| INSTRUCTIONS FOR THE TASK |
Copy every entry below exactly as it appears, leaving out the images.

(Before-and-after object listings)

+ + +

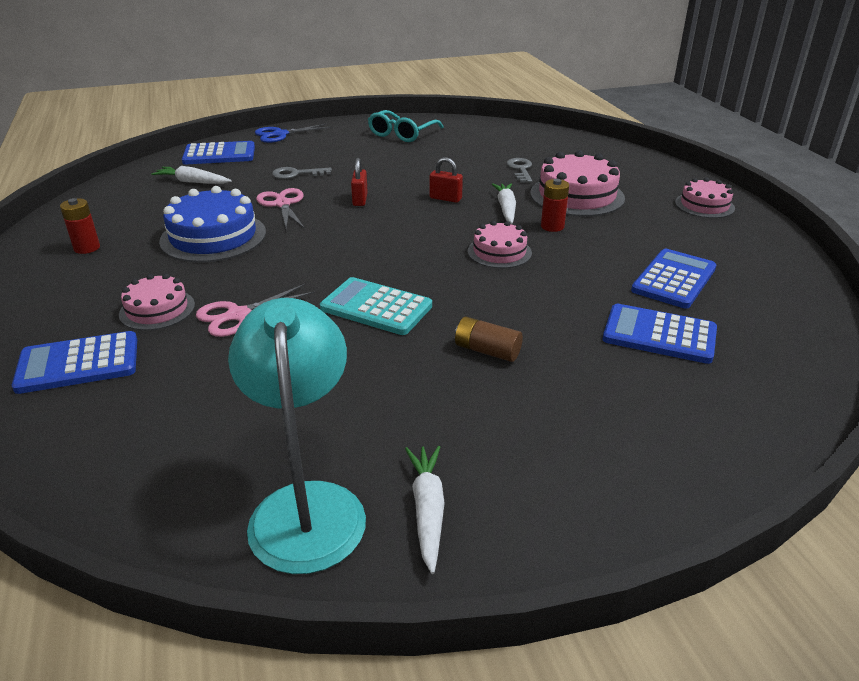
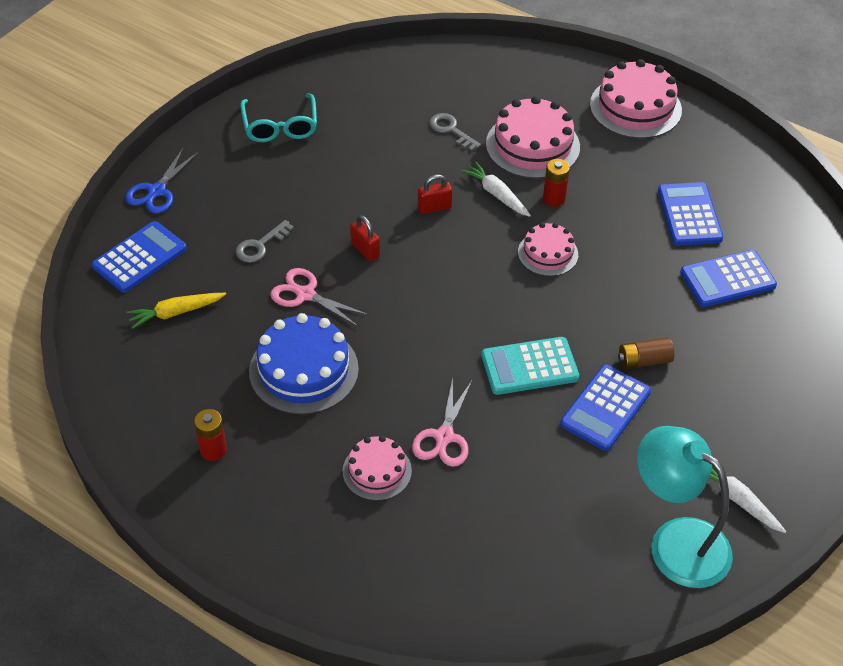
camera: 40 degrees left, 15 degrees up
(78, 363) = (396, 552): blue calculator -> blue calculator (605, 408)
(192, 182) = (175, 313): white carrot -> yellow carrot
(704, 205) = (635, 107): pink cake -> pink cake, size x1.67

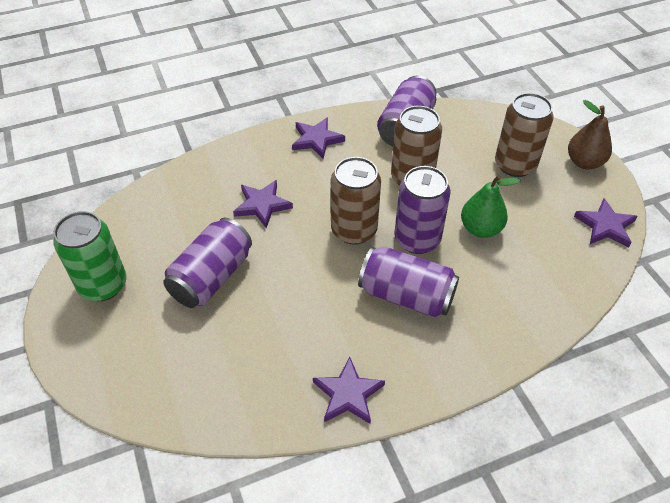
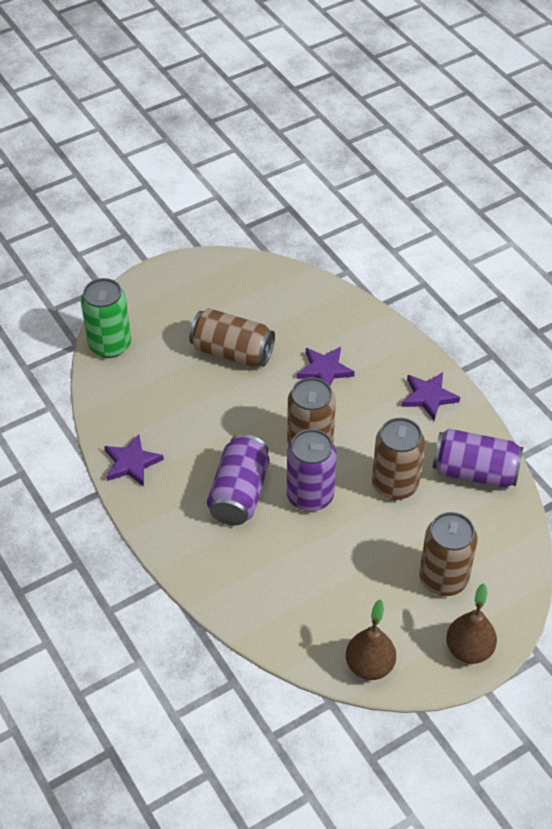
camera: 80 degrees right, 0 degrees up
(103, 285) = (210, 286): green can -> green can (110, 345)
(211, 277) = (232, 352): purple can -> brown can
(480, 229) = (337, 549): green pear -> none
(605, 226) = (369, 665): purple star -> brown pear

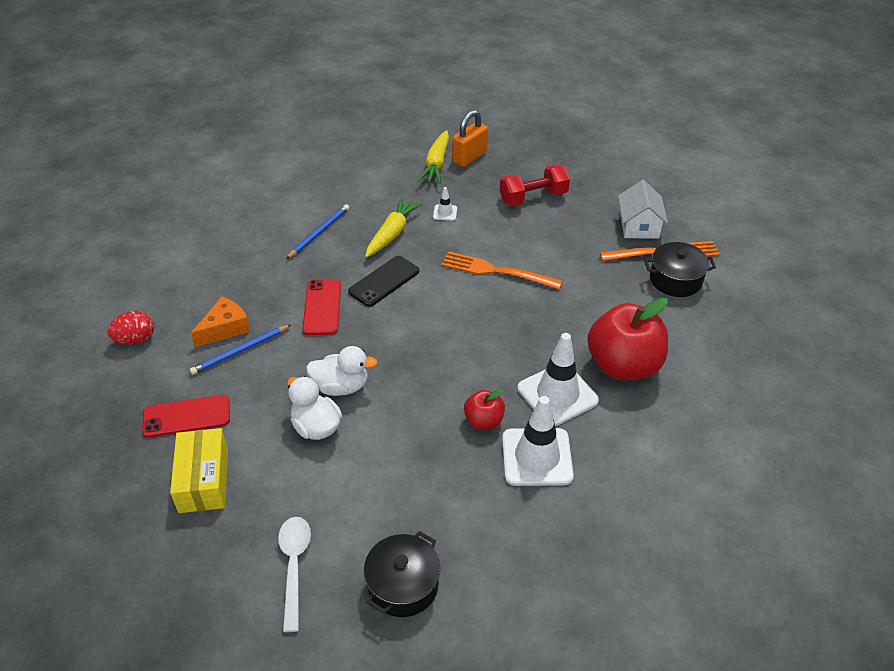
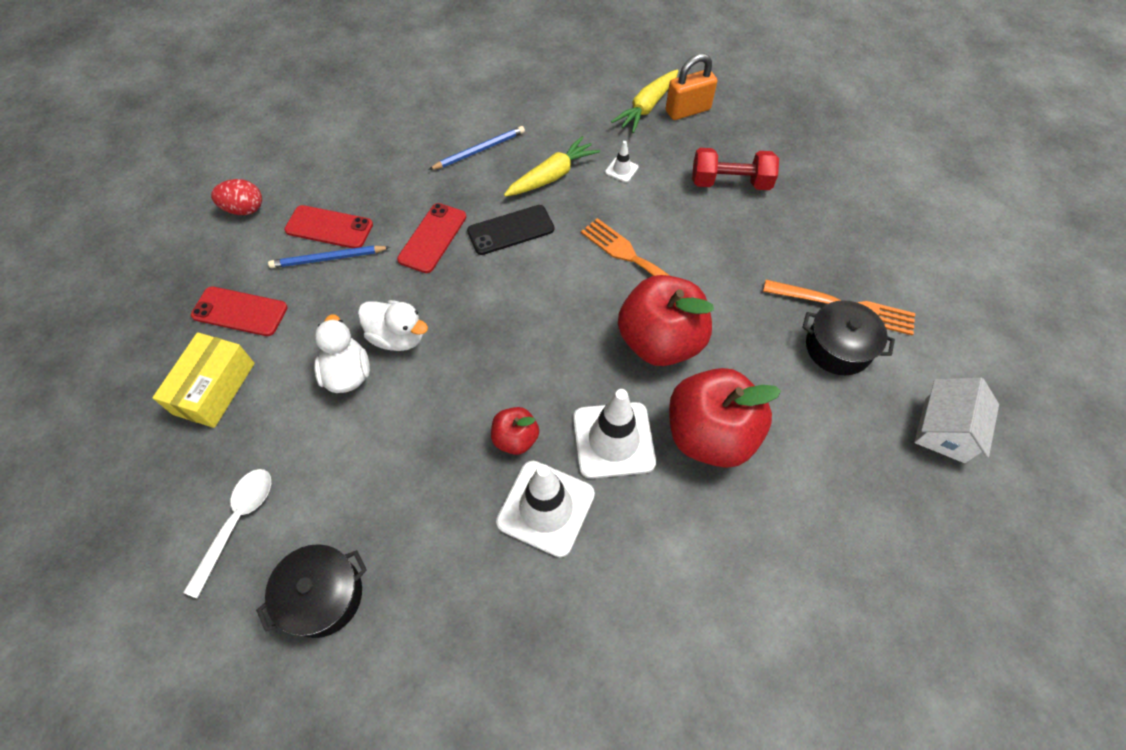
camera: 25 degrees right, 15 degrees up
(225, 328) = (329, 227): orange cheese -> red phone
(549, 319) = (660, 342): none -> red apple
(639, 226) = (834, 261): white house -> white house (944, 430)

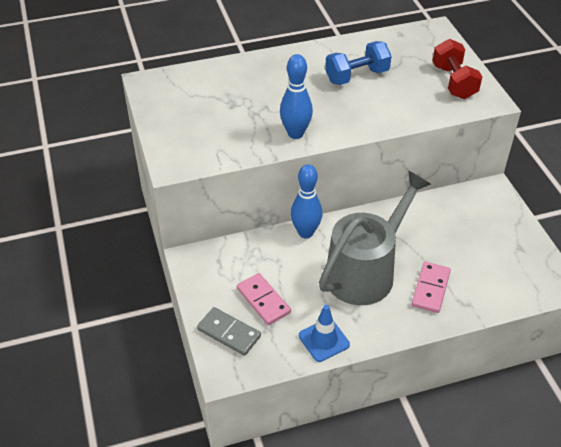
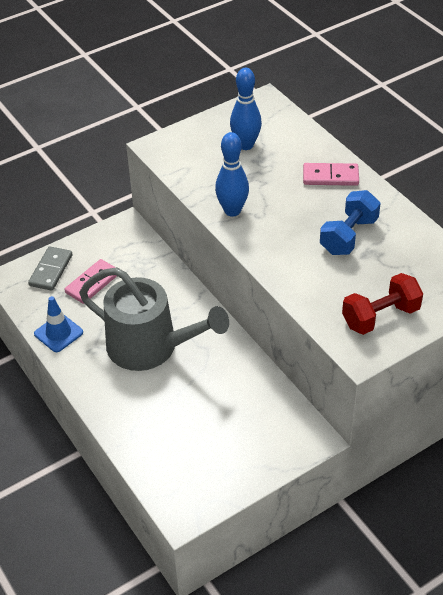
camera: 75 degrees right, 0 degrees up
(305, 232) = (186, 293): blue bowling pin -> blue bowling pin (245, 145)
(357, 76) = (349, 236): blue dumbbell -> blue dumbbell turned 75 degrees clockwise
(430, 289) = (143, 401): pink domino -> pink domino (330, 177)

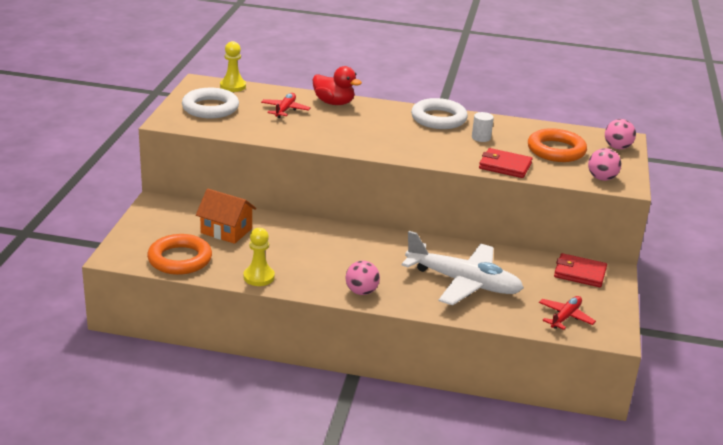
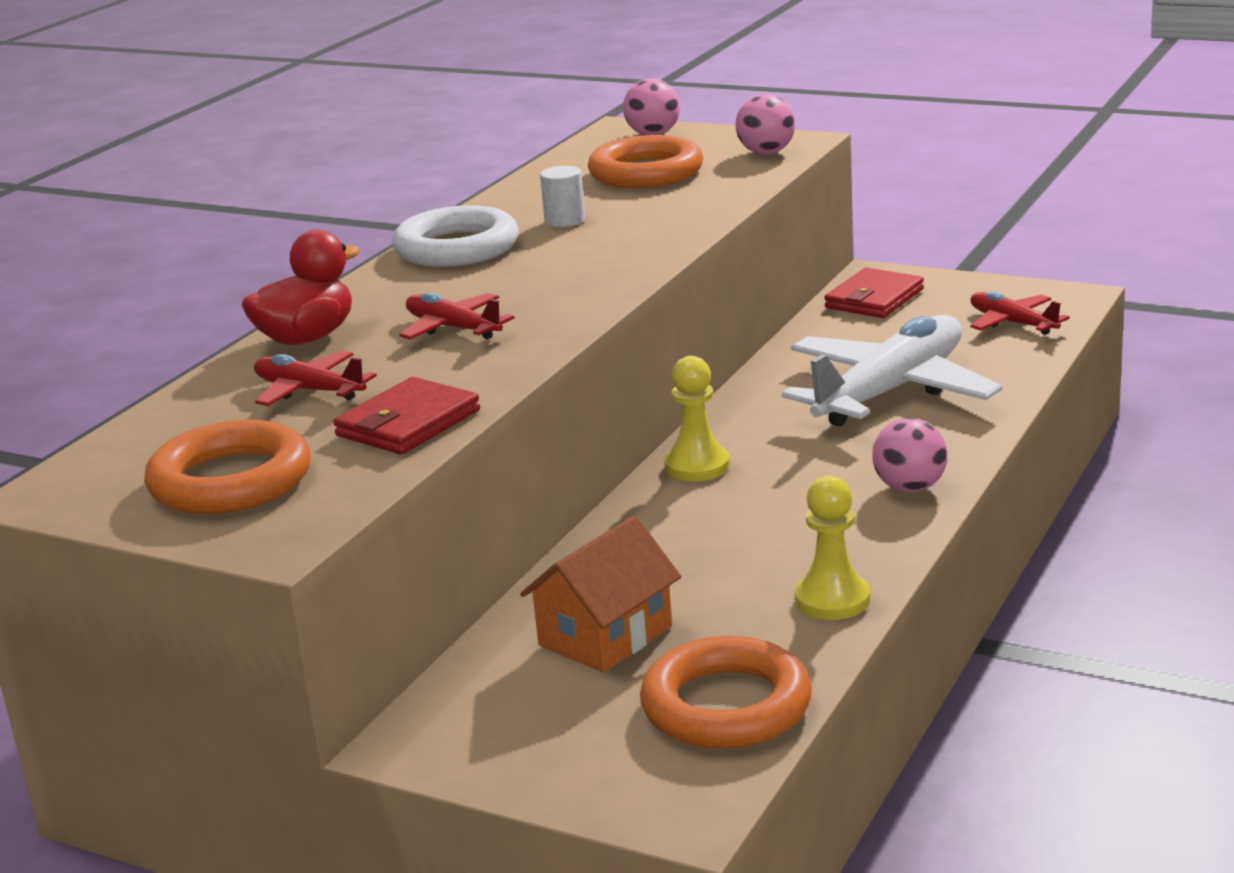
camera: 70 degrees left, 5 degrees down
(210, 108) = (231, 481): white ring -> orange ring
(233, 86) = (111, 451): yellow pawn -> yellow pawn (697, 466)
(348, 128) = (453, 328): none -> red plane
(505, 166) = (694, 211): red wallet -> red wallet (408, 423)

+ + +

| TASK RESULT |
camera: 40 degrees left, 15 degrees up
(78, 363) = (396, 552): blue calculator -> blue calculator (605, 408)
(192, 182) = (175, 313): white carrot -> yellow carrot
(704, 205) = (635, 107): pink cake -> pink cake, size x1.67

camera: 80 degrees right, 0 degrees up
(103, 285) = (210, 286): green can -> green can (110, 345)
(211, 277) = (232, 352): purple can -> brown can
(480, 229) = (337, 549): green pear -> none
(605, 226) = (369, 665): purple star -> brown pear

camera: 25 degrees right, 15 degrees up
(225, 328) = (329, 227): orange cheese -> red phone
(549, 319) = (660, 342): none -> red apple
(639, 226) = (834, 261): white house -> white house (944, 430)

camera: 75 degrees right, 0 degrees up
(305, 232) = (186, 293): blue bowling pin -> blue bowling pin (245, 145)
(357, 76) = (349, 236): blue dumbbell -> blue dumbbell turned 75 degrees clockwise
(430, 289) = (143, 401): pink domino -> pink domino (330, 177)

camera: 70 degrees left, 5 degrees down
(210, 108) = (231, 481): white ring -> orange ring
(233, 86) = (111, 451): yellow pawn -> yellow pawn (697, 466)
(348, 128) = (453, 328): none -> red plane
(505, 166) = (694, 211): red wallet -> red wallet (408, 423)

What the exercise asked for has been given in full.